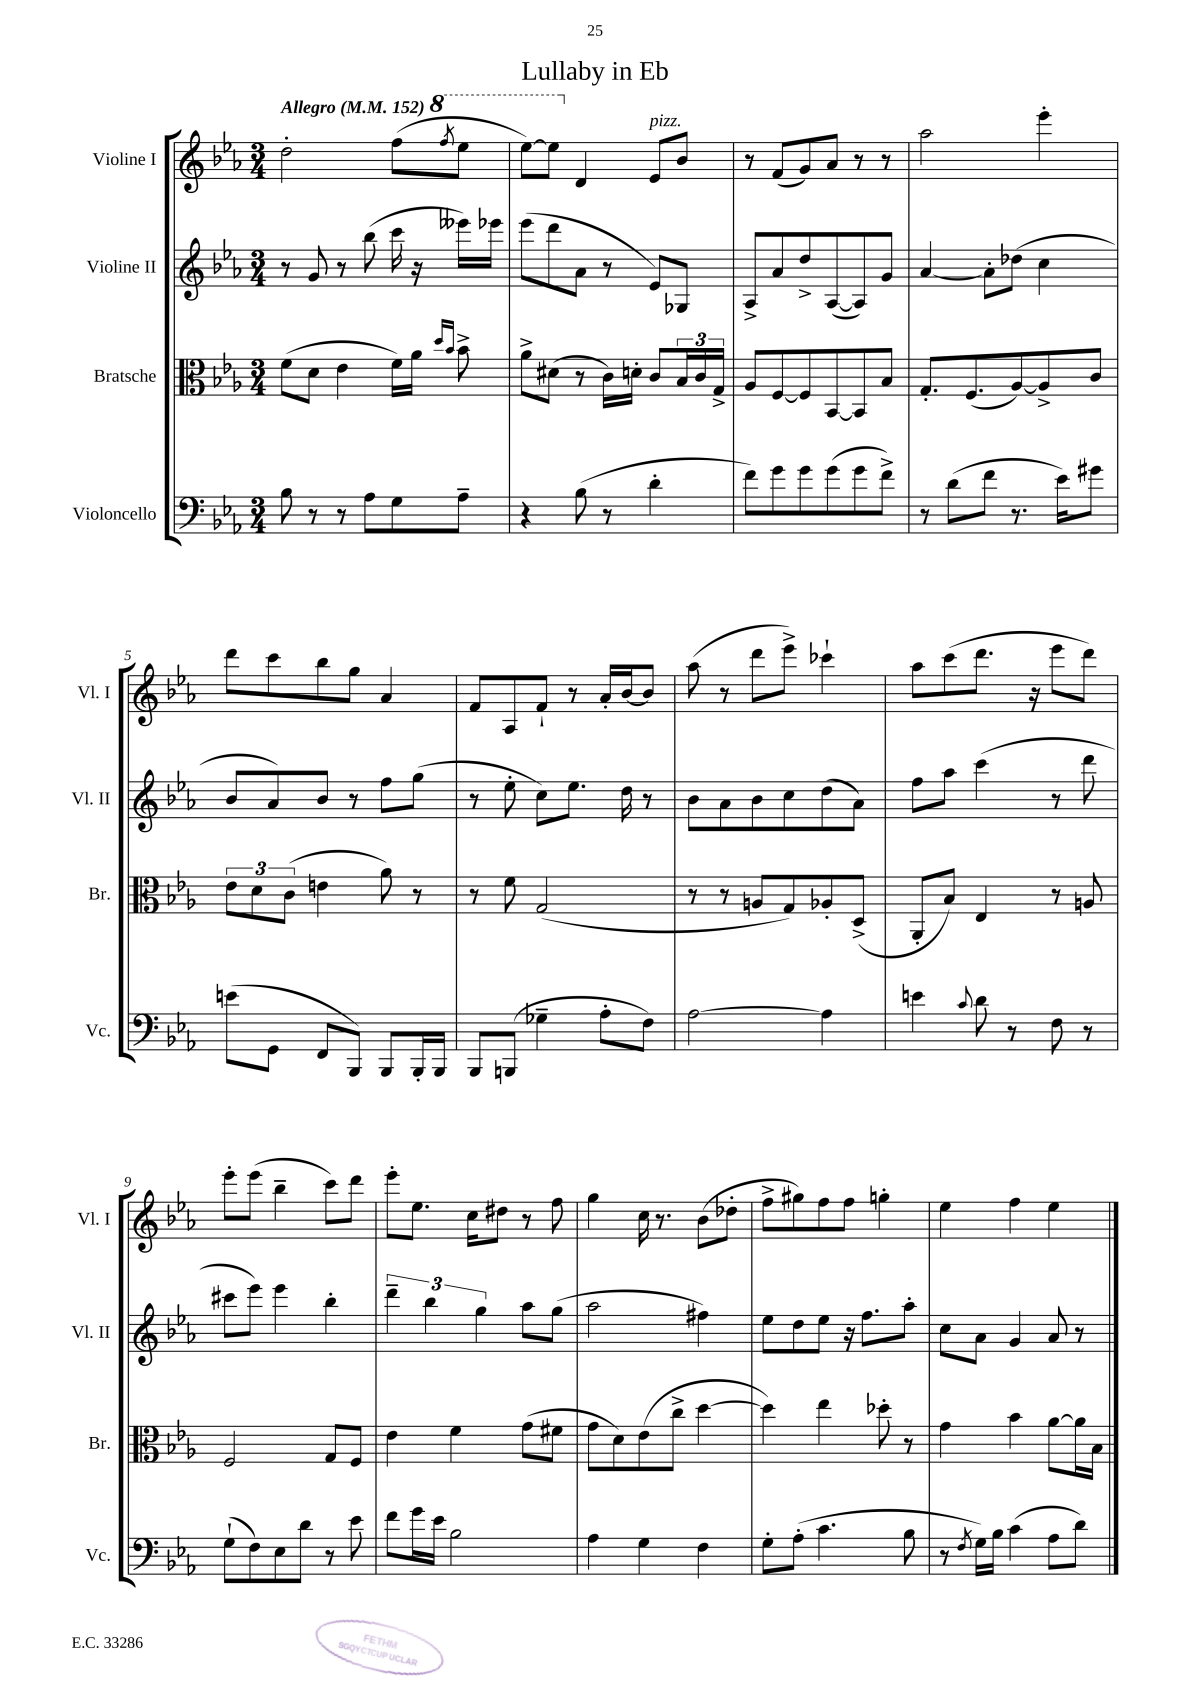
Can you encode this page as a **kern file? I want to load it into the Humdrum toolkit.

**kern	**kern	**kern	**kern
*staff4	*staff3	*staff2	*staff1
*clefF4	*clefC3	*clefG2	*clefG2
*k[b-e-a-]	*k[b-e-a-]	*k[b-e-a-]	*k[b-e-a-]
*M3/4	*M3/4	*M3/4	*M3/4
*MM152	*MM152	*MM152	*MM152
8B-	(8f	8r	2dd'
8r	8d	8g	.
8r	4e-	8r	.
8A-	.	(8bb-	.
8G	16f)	16ccc	(8ff
.	16a-	16r	.
.	16qqdd	.	.
.	16qqb-	.	8qfff
8A-~	8b-^	16eee--)	8eee-
.	.	16eee-	.
=	=	=	=
4r	8a-^	(8eee-	[8eee-)
.	(8d#	8ddd	8eee-]
(8B-	8r	8a-	4d
8r	16c)	8r	.
.	16d'	.	.
4d'	8c	8e-)	8e-
.	24B-	8G-	8b-
.	24c	.	.
.	24G^	.	.
=	=	=	=
8f)	8A-	8A-^	8r
8g	[8F	8a-	(8f
8g	8F]	8dd^	8g)
(8g	[8BB-	([8A-	8a-
8g	8BB-]	8A-])	8r
8f^)	8B-	8g	8r
=	=	=	=
8r	8.G'	[4a-	2aa-
(8d	.	.	.
.	(8.F	.	.
8f	.	8a-']	.
8.r	[8A-)	(8dd-	.
.	8A-^]	4cc	4eee-'
16e-)	.	.	.
8g#	8c	.	.
=	=	=	=
(8e	12e-	8b-	8ddd
.	12d	.	.
8GG	.	8a-)	8ccc
.	(12c	.	.
8FF	4e	8b-	8bb-
8BBB-)	.	8r	8gg
8BBB-	8a-)	8ff	4a-
16BBB-'	8r	(8gg	.
16BBB-	.	.	.
=	=	=	=
8BBB-	8r	8r	8f
(8BBB	8f	8ee-'	8A-
4G-~	(2G	8cc)	8f`
.	.	8.ee-	8r
8A-'	.	.	16a-'
.	.	16dd	[16b-
8F)	.	8r	8b-]
=	=	=	=
[2A-	8r	8b-	(8aa-
.	8r	8a-	8r
.	8A	8b-	8ddd
.	8G)	8cc	8eee-^)
4A-]	8A-'	(8dd	4ccc-`
.	(8D^	8a-)	.
=	=	=	=
4e	8AA-'	8ff	8aa-
.	8B-)	8aa-	(8ccc
8qqc	.	.	.
8d	4E-	(4ccc	8.ddd
8r	.	.	.
.	.	.	16r
8F	8r	8r	8eee-
8r	8A	8ddd	8ddd)
=	=	=	=
(8G`	2F	8ccc#	8eee-'
8F)	.	8eee-)	(8eee-
8E-	.	4eee-	4bb-~
8d	.	.	.
8r	8G	4bb-'	8ccc)
8e-	8F	.	8ddd
=	=	=	=
8f	4e-	6ddd~	8eee-'
16g	.	.	8.ee-
.	.	6bb-	.
16e-	.	.	.
2B-	4f	.	.
.	.	.	16cc
.	.	6gg	.
.	.	.	8dd#
.	(8g	8aa-	8r
.	8f#	(8gg	8ff
=	=	=	=
4A-	8g	2aa-	4gg
.	8d)	.	.
4G	(8e-	.	16cc
.	.	.	8.r
.	8cc^	.	.
4F	[4dd	4ff#)	(8b-
.	.	.	8dd-'
=	=	=	=
8G'	4dd])	8ee-	8ff^
(8A-'	.	8dd	8gg#)
4.c	4ee-	8ee-	8ff
.	.	16r	8ff
.	.	8.ff	.
.	8dd-'	.	4gg'
8B-	8r	8aa-'	.
=	=	=	=
8r	4g	8cc	4ee-
8qF	.	.	.
16G)	.	8a-	.
16B-	.	.	.
(4c	4b-	4g	4ff
8A-	[8a-	8a-	4ee-
8d)	16a-]	8r	.
.	16B-	.	.
==	==	==	==
*-	*-	*-	*-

• • • • • • •

## GOAL
Which lines in the records contain the string "kern"? Collect every one of them.

## COMPLETED EXERCISE
Can you encode this page as a **kern file? I want to load it into the Humdrum toolkit.
**kern	**kern	**kern	**kern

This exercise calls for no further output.